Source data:
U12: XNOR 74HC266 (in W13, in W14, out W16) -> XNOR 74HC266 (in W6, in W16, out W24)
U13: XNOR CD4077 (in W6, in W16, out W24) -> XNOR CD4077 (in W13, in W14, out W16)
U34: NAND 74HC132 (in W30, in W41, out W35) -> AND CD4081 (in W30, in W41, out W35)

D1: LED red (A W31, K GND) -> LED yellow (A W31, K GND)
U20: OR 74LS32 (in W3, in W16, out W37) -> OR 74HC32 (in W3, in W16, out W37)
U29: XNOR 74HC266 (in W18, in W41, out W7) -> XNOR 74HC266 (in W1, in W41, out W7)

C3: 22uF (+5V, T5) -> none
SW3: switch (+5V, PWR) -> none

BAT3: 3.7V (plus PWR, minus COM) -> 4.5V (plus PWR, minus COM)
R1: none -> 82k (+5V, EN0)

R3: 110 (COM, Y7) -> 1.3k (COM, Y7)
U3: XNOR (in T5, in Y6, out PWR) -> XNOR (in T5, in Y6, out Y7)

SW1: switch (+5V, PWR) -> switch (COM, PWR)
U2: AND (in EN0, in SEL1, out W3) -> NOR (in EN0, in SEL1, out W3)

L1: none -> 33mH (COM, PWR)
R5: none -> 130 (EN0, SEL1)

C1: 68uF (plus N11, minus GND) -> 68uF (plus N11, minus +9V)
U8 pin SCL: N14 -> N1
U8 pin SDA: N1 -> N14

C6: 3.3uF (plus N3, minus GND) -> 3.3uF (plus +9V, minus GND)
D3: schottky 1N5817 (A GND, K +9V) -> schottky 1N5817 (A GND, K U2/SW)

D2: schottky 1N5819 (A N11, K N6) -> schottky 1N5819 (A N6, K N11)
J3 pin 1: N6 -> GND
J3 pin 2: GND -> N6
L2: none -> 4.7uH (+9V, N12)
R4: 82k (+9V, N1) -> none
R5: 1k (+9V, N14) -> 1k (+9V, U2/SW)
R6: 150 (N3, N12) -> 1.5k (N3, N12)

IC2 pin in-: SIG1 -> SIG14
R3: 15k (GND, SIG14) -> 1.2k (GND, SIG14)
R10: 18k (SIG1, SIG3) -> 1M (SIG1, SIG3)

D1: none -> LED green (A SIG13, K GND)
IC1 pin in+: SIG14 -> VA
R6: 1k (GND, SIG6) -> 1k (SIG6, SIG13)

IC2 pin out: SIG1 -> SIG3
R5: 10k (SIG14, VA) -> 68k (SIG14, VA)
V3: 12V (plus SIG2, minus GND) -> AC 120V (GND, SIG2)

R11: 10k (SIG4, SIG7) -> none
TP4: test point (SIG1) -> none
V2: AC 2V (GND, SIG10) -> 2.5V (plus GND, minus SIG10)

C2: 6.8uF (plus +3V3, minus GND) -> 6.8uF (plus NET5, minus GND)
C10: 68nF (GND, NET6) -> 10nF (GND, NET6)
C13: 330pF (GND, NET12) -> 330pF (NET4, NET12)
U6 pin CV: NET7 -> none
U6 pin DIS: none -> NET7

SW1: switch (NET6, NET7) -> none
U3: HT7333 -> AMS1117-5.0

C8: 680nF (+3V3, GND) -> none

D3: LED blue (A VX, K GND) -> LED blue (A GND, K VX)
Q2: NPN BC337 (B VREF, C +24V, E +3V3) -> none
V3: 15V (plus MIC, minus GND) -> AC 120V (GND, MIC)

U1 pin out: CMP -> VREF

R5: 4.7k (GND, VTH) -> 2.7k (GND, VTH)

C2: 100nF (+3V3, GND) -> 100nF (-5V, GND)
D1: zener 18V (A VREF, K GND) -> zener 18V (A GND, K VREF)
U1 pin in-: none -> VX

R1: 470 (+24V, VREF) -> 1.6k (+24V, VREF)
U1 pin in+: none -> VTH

**Exercise**
This exercise calls for the lines from the one holding "V3: 15V (plus" through the end of the entries, transcribed exactly and with nothing more.

**Exercise response**
V3: 15V (plus MIC, minus GND) -> AC 120V (GND, MIC)

U1 pin out: CMP -> VREF

R5: 4.7k (GND, VTH) -> 2.7k (GND, VTH)

C2: 100nF (+3V3, GND) -> 100nF (-5V, GND)
D1: zener 18V (A VREF, K GND) -> zener 18V (A GND, K VREF)
U1 pin in-: none -> VX

R1: 470 (+24V, VREF) -> 1.6k (+24V, VREF)
U1 pin in+: none -> VTH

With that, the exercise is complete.